Problem to work on: Restate exactly, and only, the lines spanning from the one with "pink L-shape: (47, 288) -> (56, 418), moved" to the end of the records below.

The data:

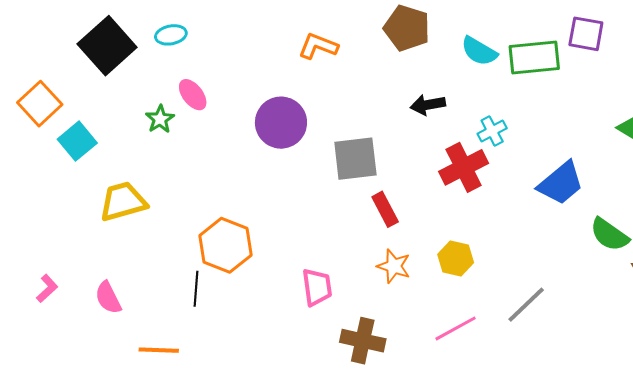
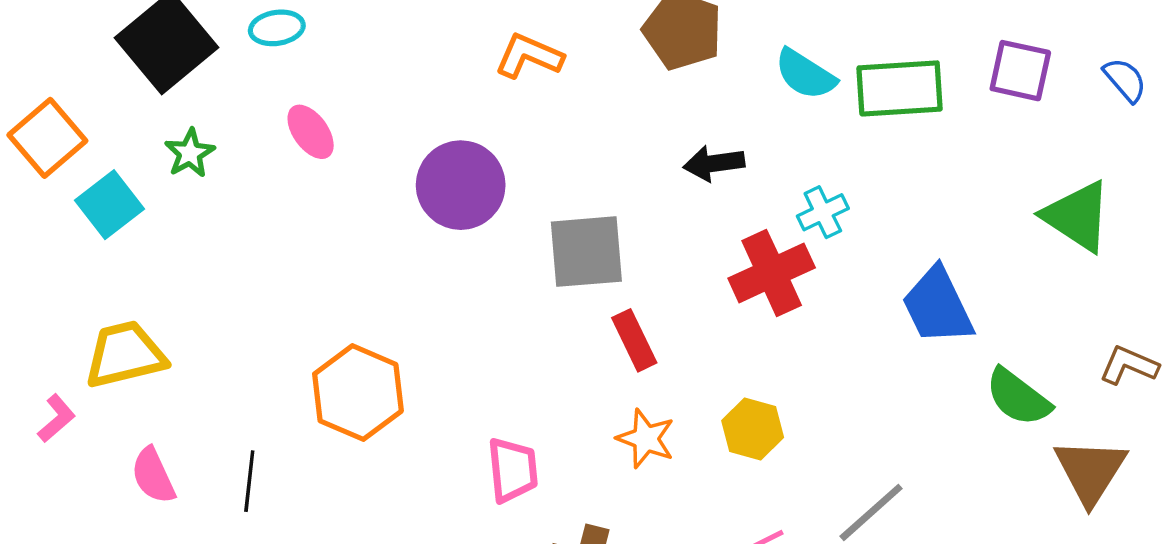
purple square: (586, 34) -> (1020, 71), moved
green star: (160, 119) -> (190, 153), moved
blue trapezoid: (561, 183) -> (938, 306), turned 102
yellow trapezoid: (123, 202) -> (125, 355), moved
pink L-shape: (47, 288) -> (56, 418), moved
black line: (196, 289) -> (249, 481), moved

Answer box:
pink L-shape: (47, 288) -> (56, 418), moved
black line: (196, 289) -> (249, 481), moved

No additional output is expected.